Colored object listings:
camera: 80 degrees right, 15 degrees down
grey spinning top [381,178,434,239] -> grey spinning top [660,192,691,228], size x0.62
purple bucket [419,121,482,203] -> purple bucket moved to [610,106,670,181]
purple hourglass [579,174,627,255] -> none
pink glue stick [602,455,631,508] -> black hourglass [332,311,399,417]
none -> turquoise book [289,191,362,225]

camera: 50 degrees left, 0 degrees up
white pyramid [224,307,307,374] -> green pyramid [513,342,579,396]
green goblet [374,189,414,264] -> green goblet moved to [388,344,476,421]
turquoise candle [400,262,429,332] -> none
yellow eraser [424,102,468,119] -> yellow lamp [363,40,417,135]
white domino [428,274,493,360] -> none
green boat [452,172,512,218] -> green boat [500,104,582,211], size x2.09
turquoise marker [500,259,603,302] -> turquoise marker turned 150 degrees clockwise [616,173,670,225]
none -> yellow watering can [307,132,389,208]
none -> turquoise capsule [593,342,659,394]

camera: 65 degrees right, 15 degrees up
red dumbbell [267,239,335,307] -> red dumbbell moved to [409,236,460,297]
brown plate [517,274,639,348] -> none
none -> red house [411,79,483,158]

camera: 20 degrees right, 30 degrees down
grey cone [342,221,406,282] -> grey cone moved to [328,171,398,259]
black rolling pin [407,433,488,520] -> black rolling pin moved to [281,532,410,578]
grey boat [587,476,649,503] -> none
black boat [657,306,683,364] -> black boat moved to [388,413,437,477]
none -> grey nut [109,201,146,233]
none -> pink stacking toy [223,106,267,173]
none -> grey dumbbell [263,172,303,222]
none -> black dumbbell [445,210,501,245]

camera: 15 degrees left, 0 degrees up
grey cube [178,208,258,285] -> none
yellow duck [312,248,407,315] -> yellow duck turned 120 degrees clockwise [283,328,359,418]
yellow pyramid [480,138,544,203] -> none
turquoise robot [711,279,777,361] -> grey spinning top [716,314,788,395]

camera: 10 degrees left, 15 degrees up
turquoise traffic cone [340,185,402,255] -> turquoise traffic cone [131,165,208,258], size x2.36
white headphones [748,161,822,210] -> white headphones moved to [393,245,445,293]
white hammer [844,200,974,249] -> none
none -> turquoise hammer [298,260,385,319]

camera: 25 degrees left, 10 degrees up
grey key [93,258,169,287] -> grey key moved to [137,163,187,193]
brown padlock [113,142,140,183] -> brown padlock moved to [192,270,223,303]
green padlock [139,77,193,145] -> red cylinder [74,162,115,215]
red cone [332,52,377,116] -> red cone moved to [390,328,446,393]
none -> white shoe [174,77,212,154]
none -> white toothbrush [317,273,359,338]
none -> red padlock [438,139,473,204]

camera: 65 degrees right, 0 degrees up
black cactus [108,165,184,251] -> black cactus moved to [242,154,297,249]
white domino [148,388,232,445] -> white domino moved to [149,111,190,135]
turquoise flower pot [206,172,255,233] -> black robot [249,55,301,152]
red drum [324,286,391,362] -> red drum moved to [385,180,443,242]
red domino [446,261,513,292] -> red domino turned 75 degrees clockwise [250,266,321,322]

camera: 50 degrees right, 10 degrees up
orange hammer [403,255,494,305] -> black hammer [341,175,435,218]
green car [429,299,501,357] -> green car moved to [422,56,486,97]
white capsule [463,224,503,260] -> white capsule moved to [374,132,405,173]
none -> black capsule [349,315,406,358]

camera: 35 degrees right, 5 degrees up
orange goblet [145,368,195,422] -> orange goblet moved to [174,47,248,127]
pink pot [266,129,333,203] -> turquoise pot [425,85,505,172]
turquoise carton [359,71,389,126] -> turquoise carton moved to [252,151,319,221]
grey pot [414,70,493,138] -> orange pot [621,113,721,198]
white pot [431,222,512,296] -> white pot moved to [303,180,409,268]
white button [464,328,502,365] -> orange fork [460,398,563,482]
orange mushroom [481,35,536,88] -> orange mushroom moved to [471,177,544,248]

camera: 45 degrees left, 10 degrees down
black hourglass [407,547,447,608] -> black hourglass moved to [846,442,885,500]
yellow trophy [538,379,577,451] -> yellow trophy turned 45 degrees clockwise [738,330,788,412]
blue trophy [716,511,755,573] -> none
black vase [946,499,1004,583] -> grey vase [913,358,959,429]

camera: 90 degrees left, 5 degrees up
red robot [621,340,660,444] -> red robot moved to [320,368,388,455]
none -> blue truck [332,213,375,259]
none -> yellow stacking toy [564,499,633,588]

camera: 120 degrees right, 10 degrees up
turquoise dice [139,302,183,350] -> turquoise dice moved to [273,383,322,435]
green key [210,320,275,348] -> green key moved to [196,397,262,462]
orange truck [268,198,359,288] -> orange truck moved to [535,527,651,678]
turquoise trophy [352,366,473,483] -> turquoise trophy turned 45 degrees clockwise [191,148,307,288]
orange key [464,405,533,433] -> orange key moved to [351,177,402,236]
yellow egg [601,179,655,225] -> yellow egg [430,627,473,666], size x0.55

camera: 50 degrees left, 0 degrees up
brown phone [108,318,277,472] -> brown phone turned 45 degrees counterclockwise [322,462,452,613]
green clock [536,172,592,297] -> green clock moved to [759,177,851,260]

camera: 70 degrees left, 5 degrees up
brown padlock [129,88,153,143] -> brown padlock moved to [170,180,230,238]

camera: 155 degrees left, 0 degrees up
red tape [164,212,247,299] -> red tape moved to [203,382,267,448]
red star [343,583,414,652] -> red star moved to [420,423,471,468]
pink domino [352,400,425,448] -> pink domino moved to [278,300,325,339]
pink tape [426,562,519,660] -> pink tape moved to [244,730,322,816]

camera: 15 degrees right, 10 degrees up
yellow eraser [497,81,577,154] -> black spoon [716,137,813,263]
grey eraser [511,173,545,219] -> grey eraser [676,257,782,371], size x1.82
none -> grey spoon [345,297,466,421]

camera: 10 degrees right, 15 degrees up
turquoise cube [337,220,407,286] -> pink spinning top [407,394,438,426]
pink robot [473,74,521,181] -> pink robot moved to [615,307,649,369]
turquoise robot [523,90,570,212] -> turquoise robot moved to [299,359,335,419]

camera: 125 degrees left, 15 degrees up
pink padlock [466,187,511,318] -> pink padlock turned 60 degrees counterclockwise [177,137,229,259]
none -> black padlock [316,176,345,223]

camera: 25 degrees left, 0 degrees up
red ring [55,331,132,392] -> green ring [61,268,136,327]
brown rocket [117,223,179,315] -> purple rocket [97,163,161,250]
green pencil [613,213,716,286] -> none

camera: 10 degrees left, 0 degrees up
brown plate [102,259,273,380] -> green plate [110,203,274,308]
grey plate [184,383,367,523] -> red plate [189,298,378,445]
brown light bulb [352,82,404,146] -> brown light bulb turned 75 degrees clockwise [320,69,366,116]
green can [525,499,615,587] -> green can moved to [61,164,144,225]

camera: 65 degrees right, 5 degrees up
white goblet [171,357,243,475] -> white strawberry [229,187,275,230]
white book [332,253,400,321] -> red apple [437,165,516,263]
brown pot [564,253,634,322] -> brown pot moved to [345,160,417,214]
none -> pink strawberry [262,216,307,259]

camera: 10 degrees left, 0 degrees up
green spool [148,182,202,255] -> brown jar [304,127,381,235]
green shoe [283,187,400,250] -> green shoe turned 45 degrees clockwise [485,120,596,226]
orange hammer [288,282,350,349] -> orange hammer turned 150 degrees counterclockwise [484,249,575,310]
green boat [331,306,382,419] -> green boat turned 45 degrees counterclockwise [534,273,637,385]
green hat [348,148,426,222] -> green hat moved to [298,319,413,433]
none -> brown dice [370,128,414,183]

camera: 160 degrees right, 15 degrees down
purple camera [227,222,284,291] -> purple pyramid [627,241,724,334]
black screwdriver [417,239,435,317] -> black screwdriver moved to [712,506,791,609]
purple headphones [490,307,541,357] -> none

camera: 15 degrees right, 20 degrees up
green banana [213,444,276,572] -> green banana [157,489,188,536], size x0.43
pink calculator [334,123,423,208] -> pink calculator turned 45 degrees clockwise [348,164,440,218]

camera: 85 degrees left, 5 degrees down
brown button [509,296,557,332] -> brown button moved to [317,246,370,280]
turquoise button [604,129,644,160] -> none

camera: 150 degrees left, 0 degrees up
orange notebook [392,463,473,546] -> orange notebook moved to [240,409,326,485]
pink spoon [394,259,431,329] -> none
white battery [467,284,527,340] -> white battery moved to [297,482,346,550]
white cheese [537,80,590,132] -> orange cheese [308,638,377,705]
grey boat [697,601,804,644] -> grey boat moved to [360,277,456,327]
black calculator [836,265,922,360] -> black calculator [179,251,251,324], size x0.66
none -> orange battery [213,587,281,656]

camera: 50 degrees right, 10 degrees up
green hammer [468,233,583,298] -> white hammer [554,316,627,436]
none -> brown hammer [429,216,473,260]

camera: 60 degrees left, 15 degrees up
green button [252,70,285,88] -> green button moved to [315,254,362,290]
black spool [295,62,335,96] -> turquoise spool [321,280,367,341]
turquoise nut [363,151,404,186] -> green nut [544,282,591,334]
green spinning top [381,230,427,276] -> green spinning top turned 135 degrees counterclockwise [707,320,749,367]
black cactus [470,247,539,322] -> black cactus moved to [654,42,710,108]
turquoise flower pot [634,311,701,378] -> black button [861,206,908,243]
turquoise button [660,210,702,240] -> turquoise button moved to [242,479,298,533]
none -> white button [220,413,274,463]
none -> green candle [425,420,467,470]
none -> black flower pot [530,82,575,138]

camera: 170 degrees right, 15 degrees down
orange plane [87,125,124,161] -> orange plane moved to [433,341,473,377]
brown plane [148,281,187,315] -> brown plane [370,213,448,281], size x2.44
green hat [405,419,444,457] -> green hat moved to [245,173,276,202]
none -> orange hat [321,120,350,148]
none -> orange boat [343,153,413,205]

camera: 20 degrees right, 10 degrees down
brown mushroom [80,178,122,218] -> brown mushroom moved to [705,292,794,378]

TASK ITEM
Say, as a bare number, how many lines in the entries above include the string "robot".

FINISHED EXERCISE
5